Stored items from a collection
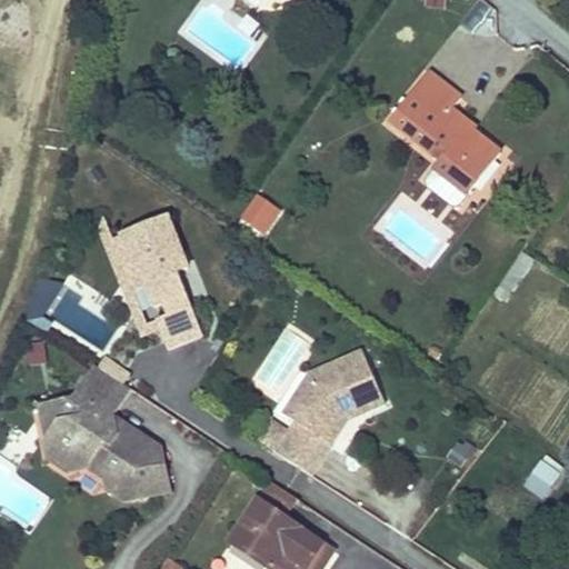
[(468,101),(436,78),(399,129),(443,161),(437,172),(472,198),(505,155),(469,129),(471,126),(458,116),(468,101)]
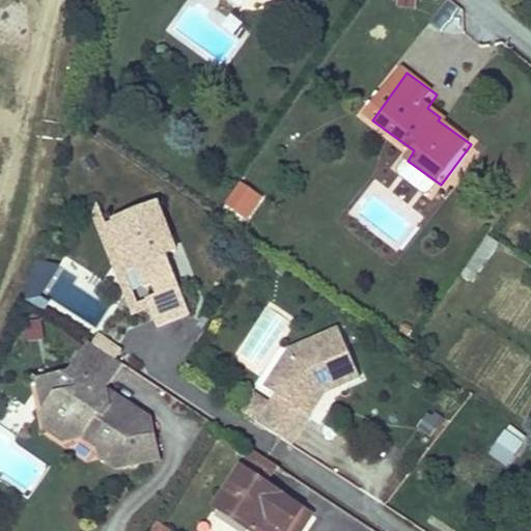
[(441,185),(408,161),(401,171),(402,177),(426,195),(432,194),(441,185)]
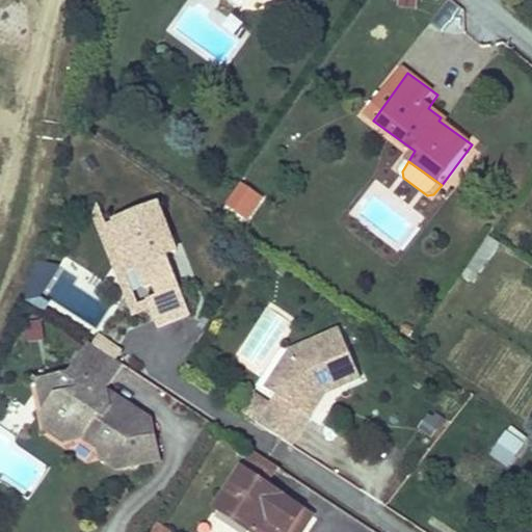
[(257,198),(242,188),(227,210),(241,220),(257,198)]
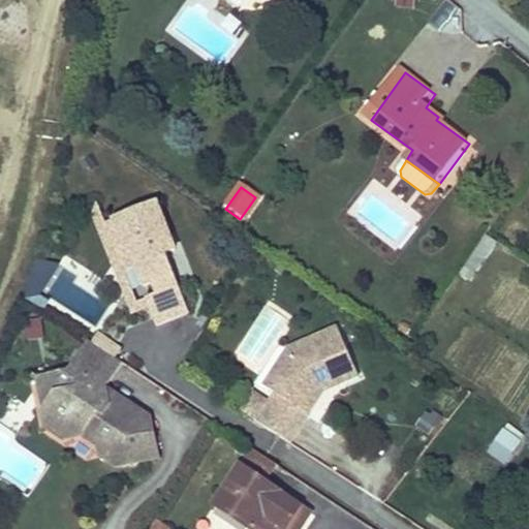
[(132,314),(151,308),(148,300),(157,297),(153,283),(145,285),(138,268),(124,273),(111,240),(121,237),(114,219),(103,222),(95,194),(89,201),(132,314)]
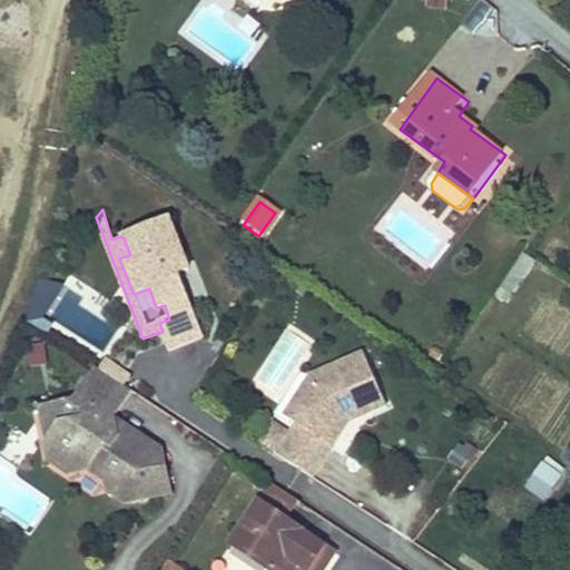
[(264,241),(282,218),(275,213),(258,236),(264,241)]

# [AIM OF THE TASK]
All entries above should be returned exactly, apart from their pictures.

# [ANSWER SECTION]
[(468,101),(436,78),(399,129),(443,161),(437,172),(472,198),(505,155),(469,129),(471,126),(458,116),(468,101)]
[(441,185),(408,161),(401,171),(402,177),(426,195),(432,194),(441,185)]
[(257,198),(242,188),(227,210),(241,220),(257,198)]
[(132,314),(151,308),(148,300),(157,297),(153,283),(145,285),(138,268),(124,273),(111,240),(121,237),(114,219),(103,222),(95,194),(89,201),(132,314)]
[(264,241),(282,218),(275,213),(258,236),(264,241)]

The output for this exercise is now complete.